Records from a data collection:
────────
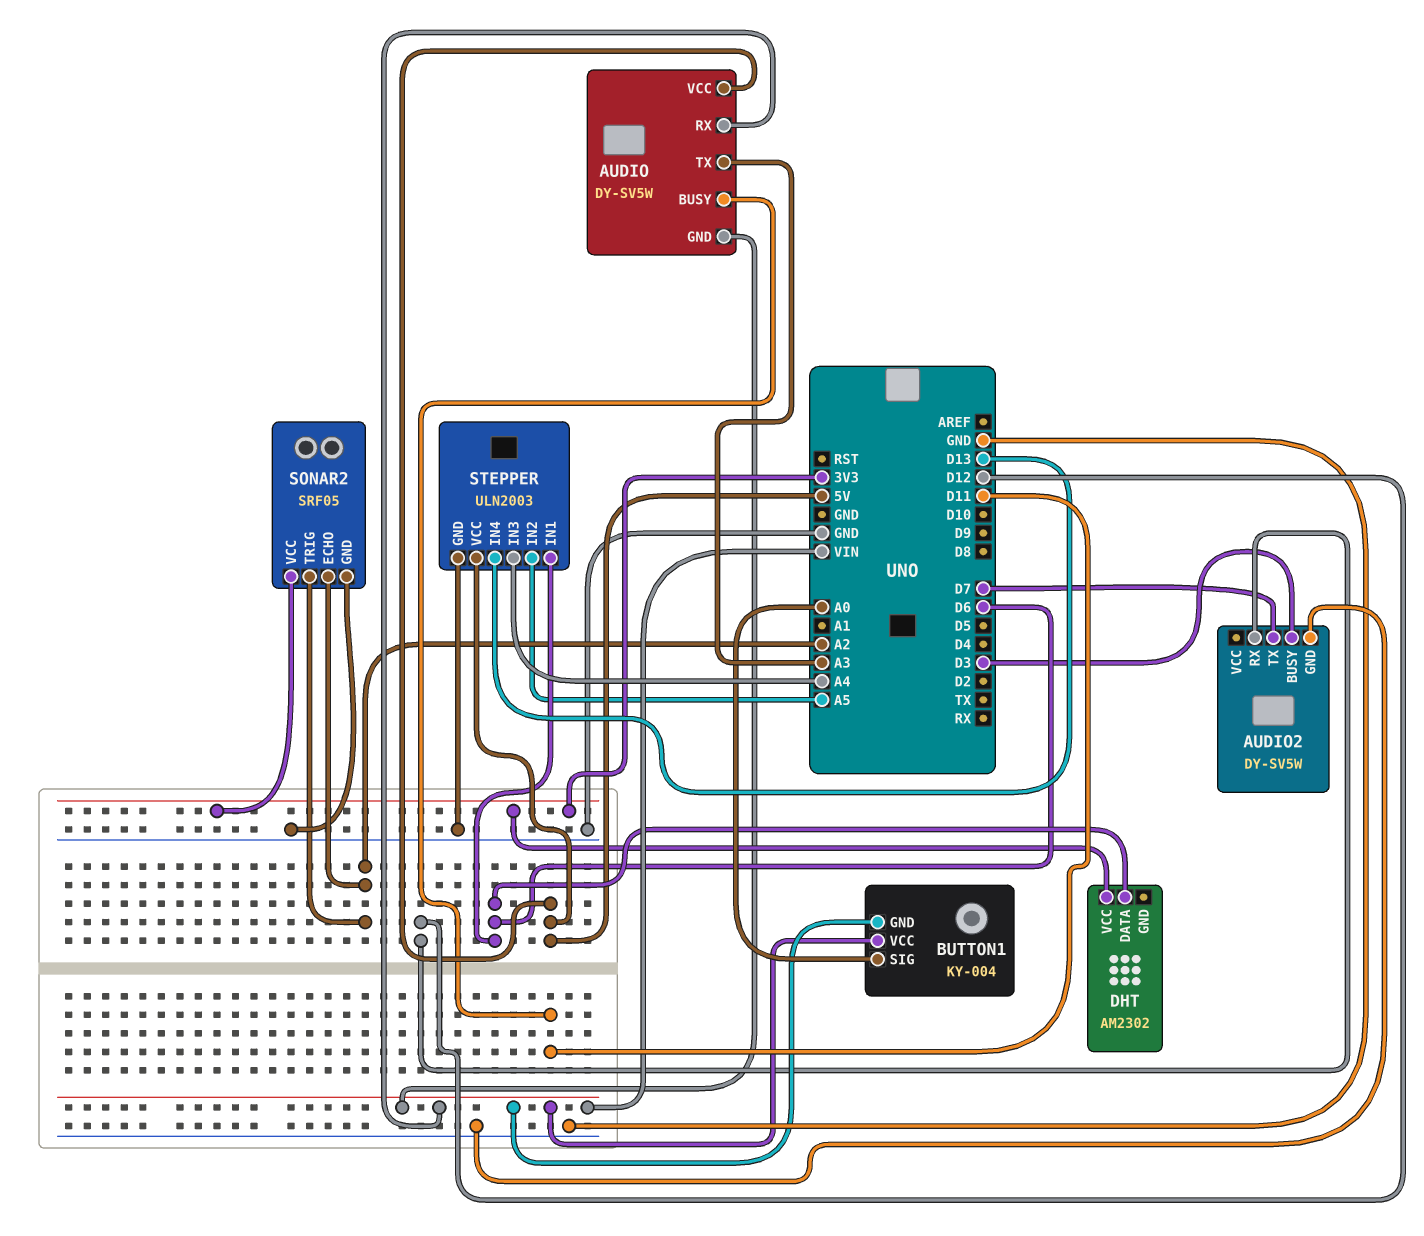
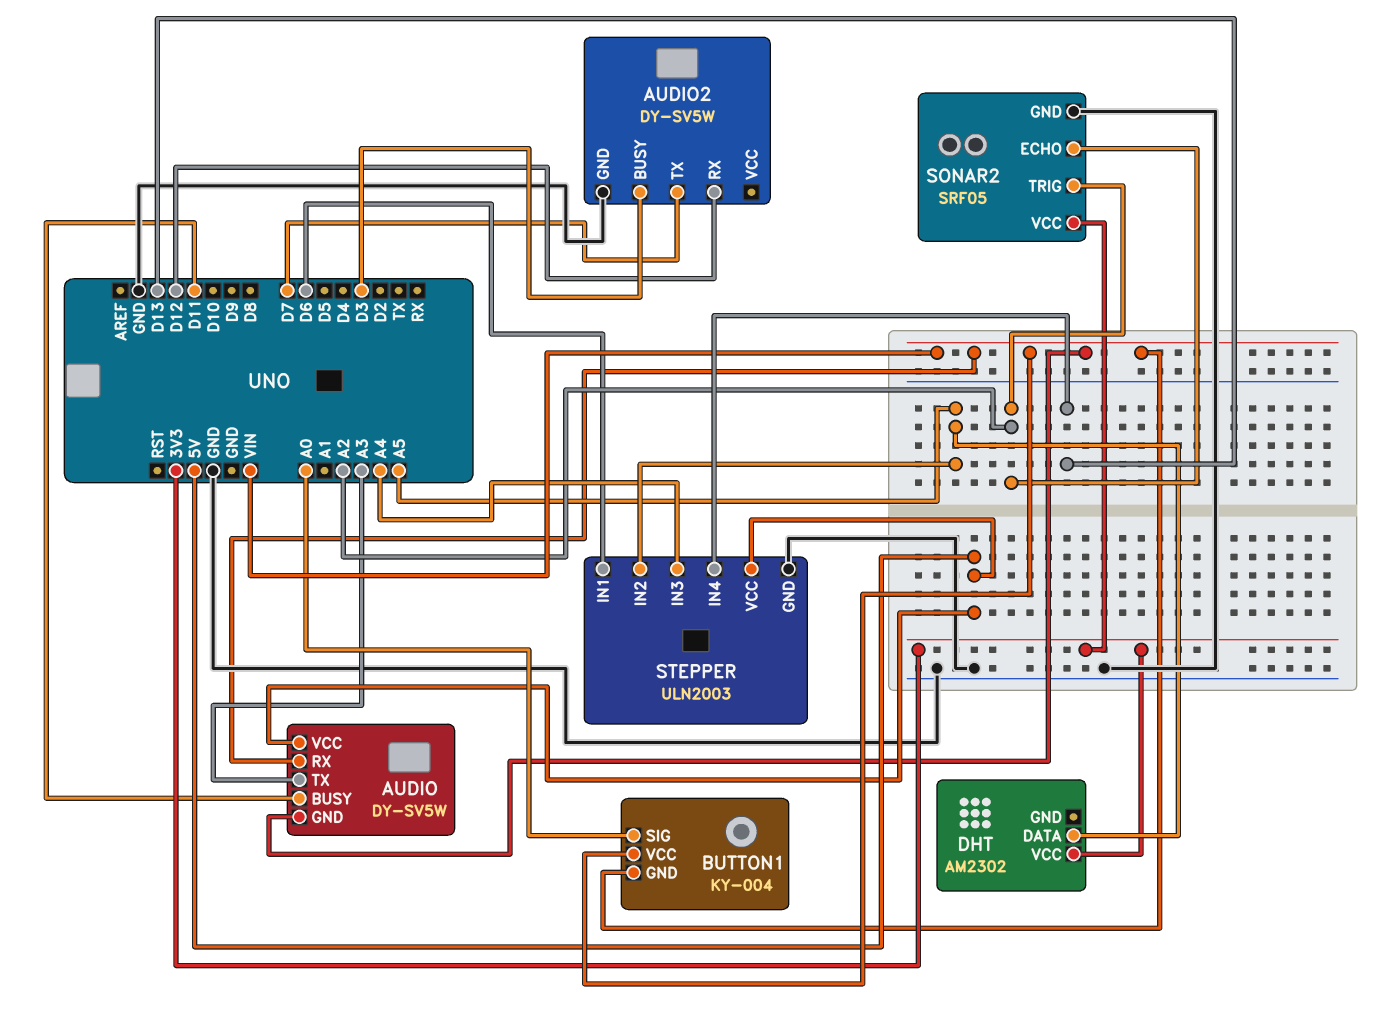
DHT pin DATA: D6 -> A5

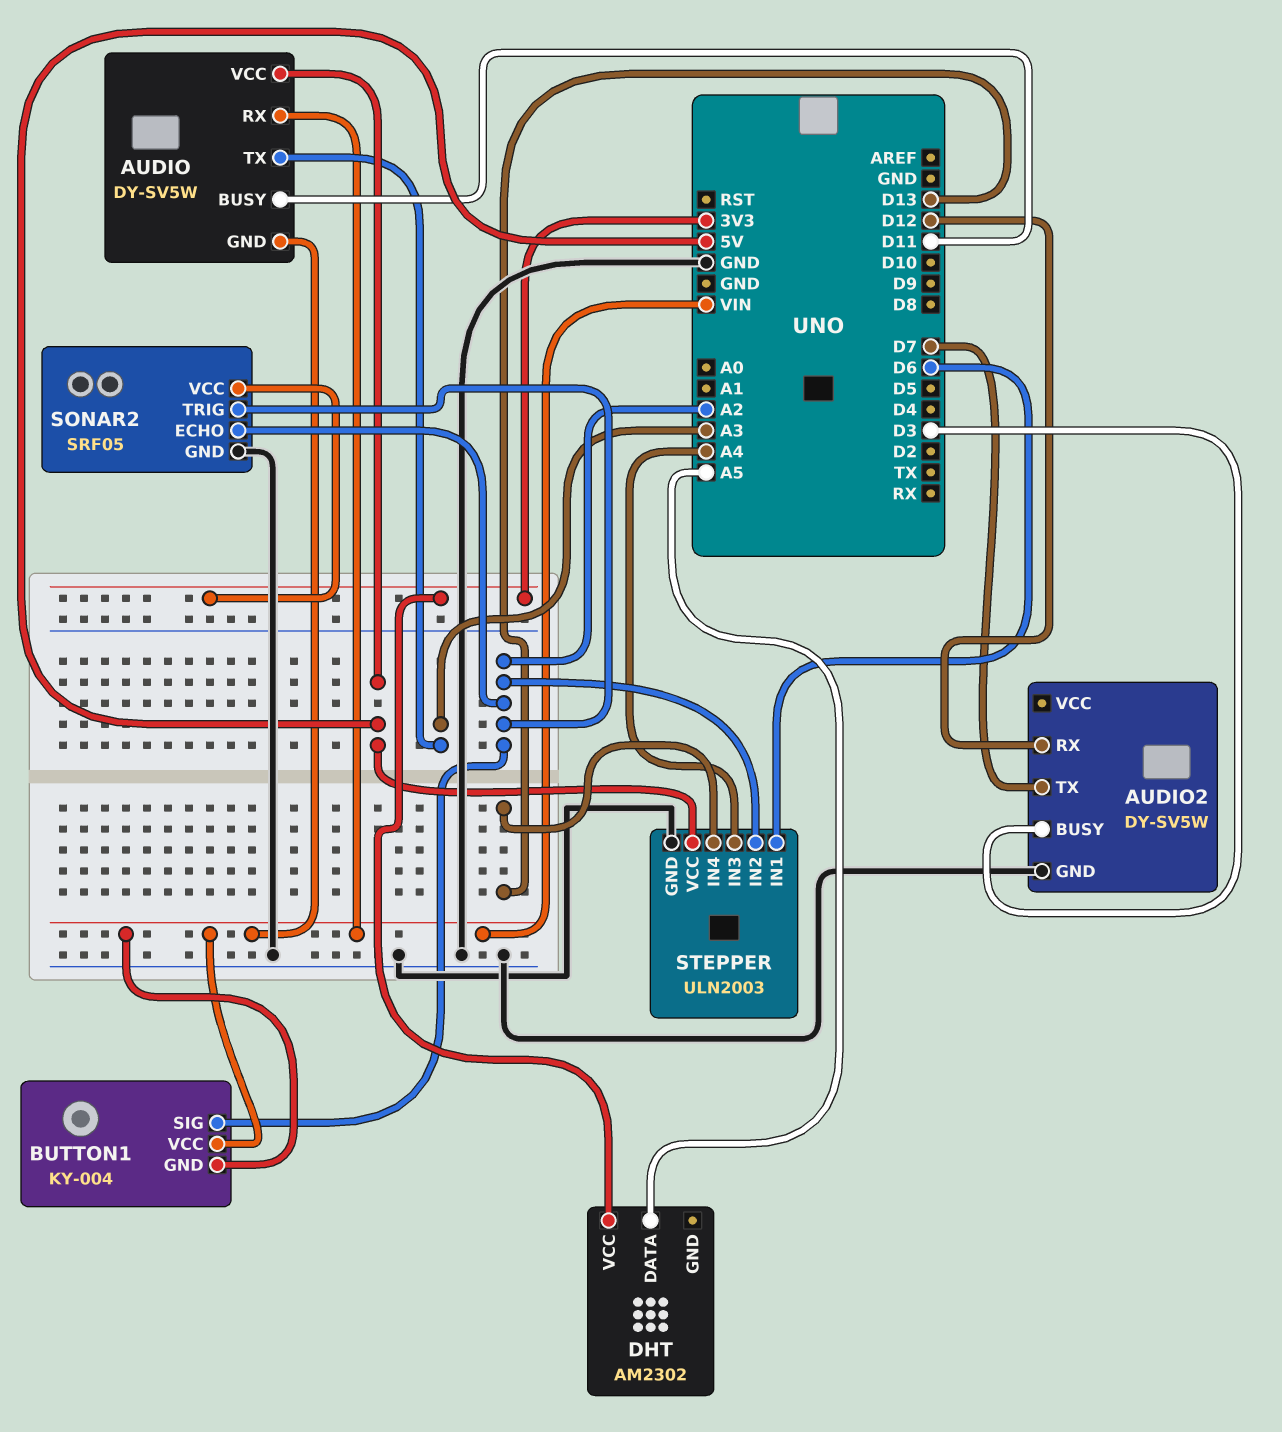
BUTTON1 pin SIG: A0 -> A2
STEPPER pin IN2: A5 -> A2

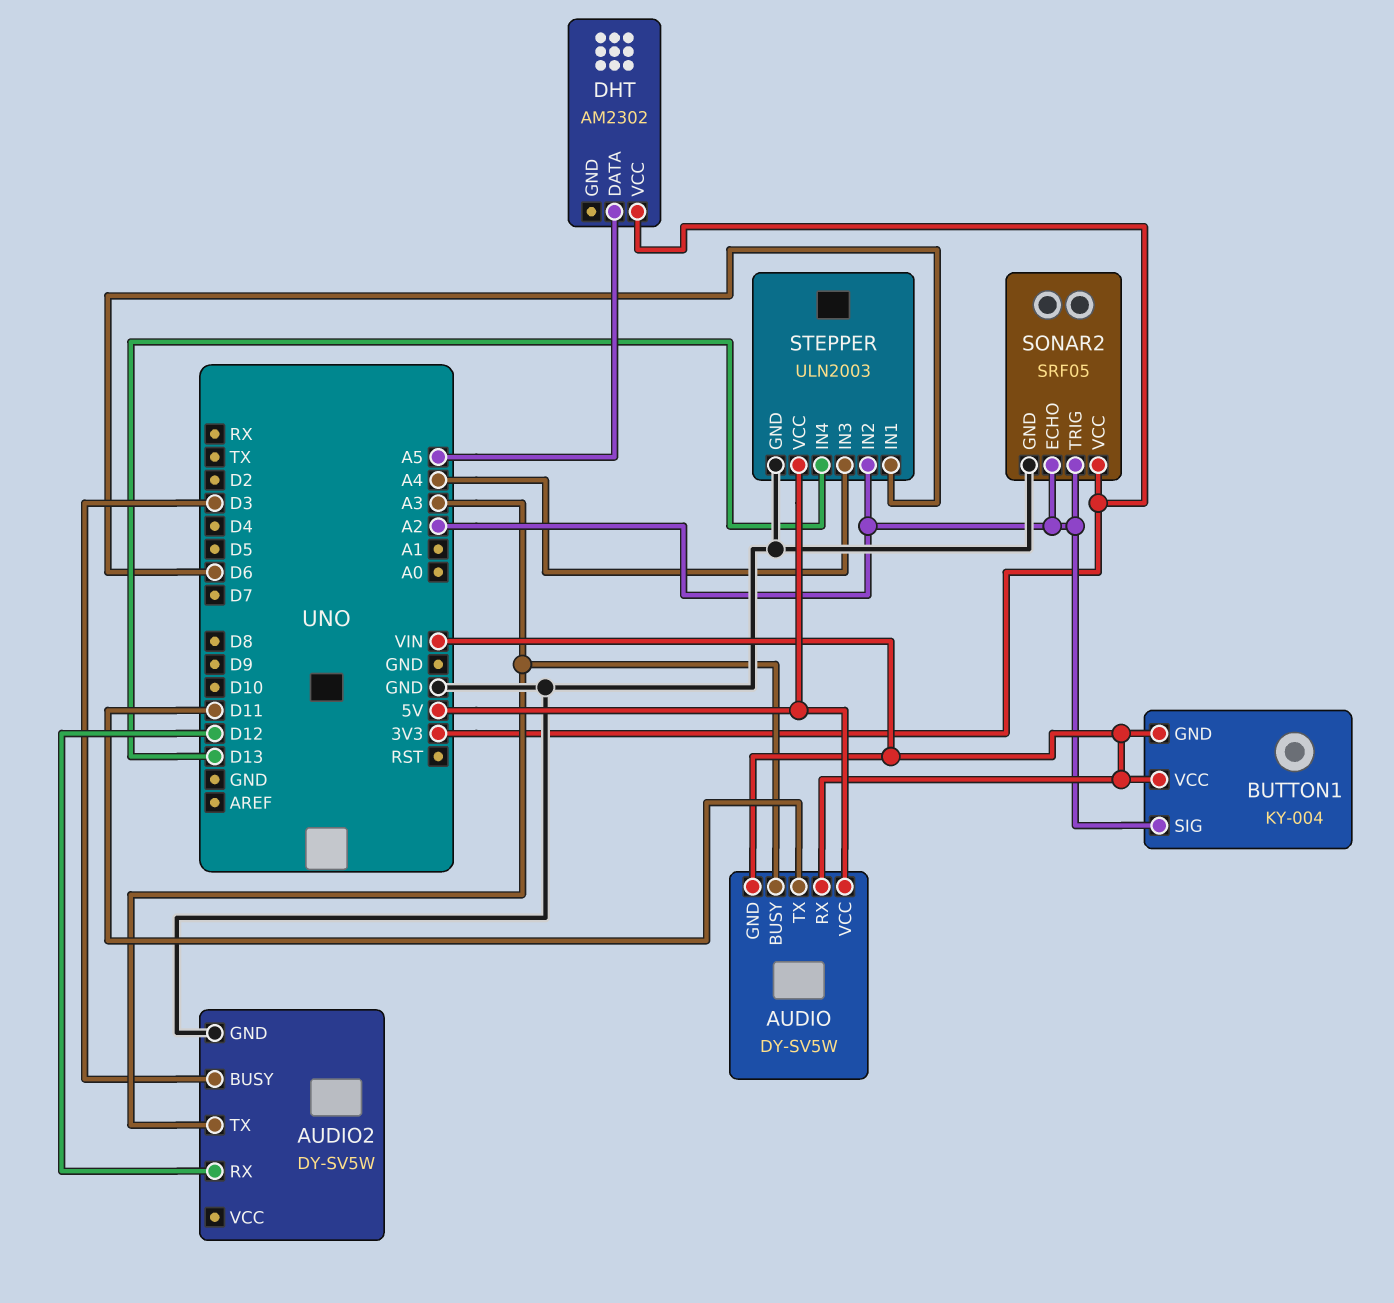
AUDIO pin BUSY: D11 -> A3
AUDIO pin TX: A3 -> D11
AUDIO2 pin TX: D7 -> A3

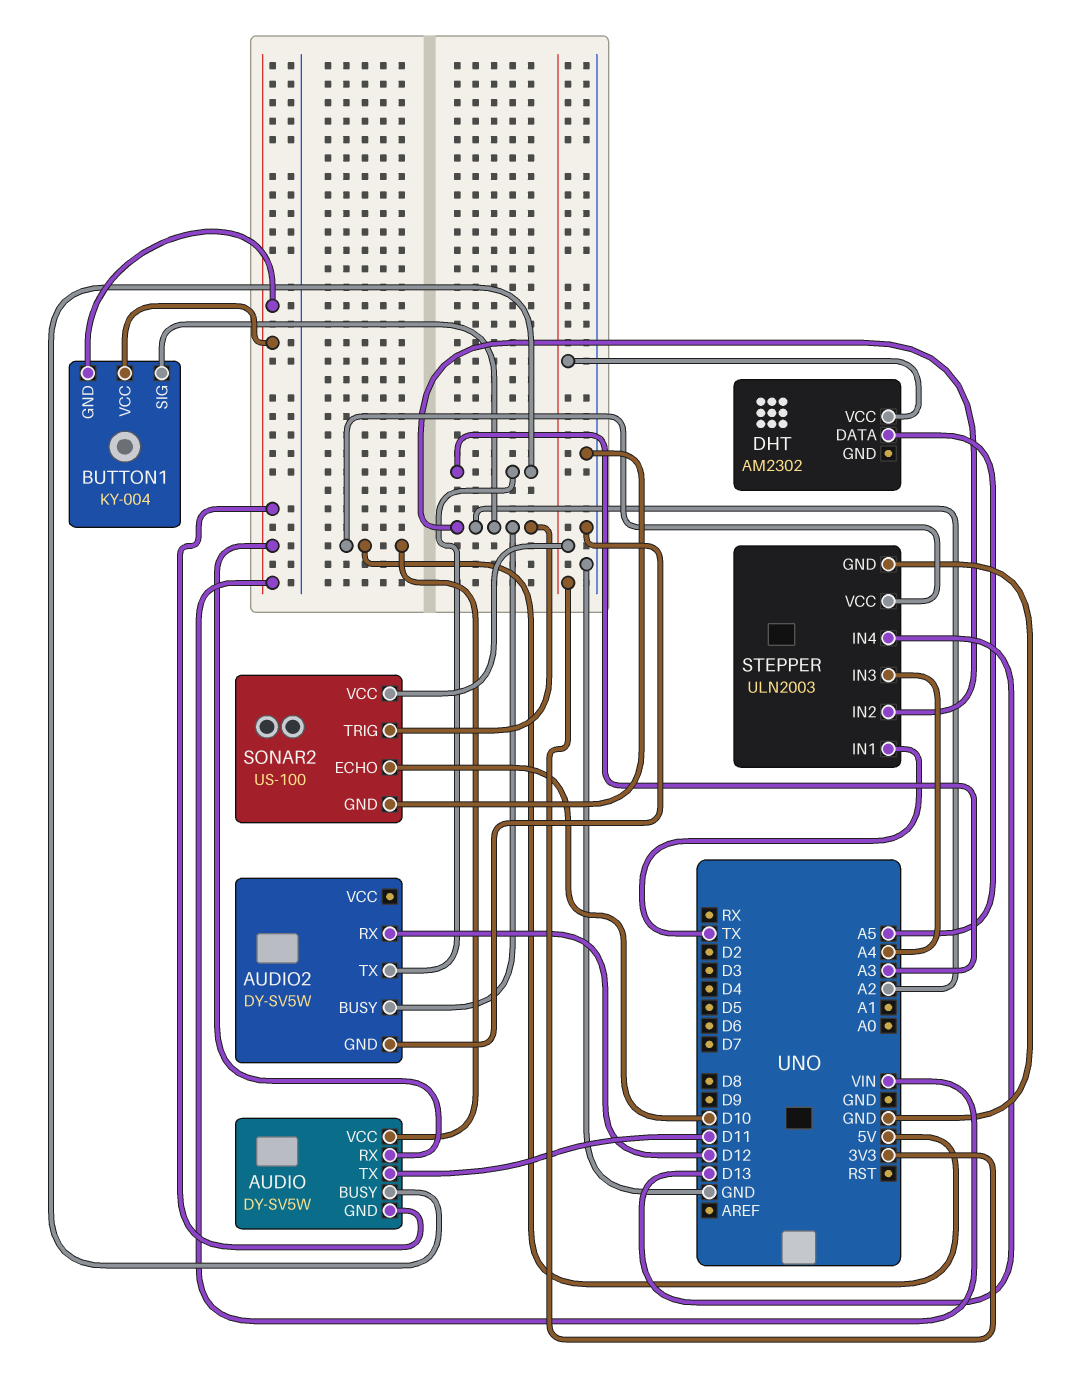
AUDIO2 pin BUSY: D3 -> A2
SONAR2: SRF05 -> US-100
SONAR2 pin ECHO: A2 -> D10
STEPPER pin IN1: D6 -> TX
────────
Brief: This exercise asks for the line with "SONAR2: SRF05 -> US-100" and all lines after it through the end of the records above, retyped exactly and with nothing else.

Exercise output:
SONAR2: SRF05 -> US-100
SONAR2 pin ECHO: A2 -> D10
STEPPER pin IN1: D6 -> TX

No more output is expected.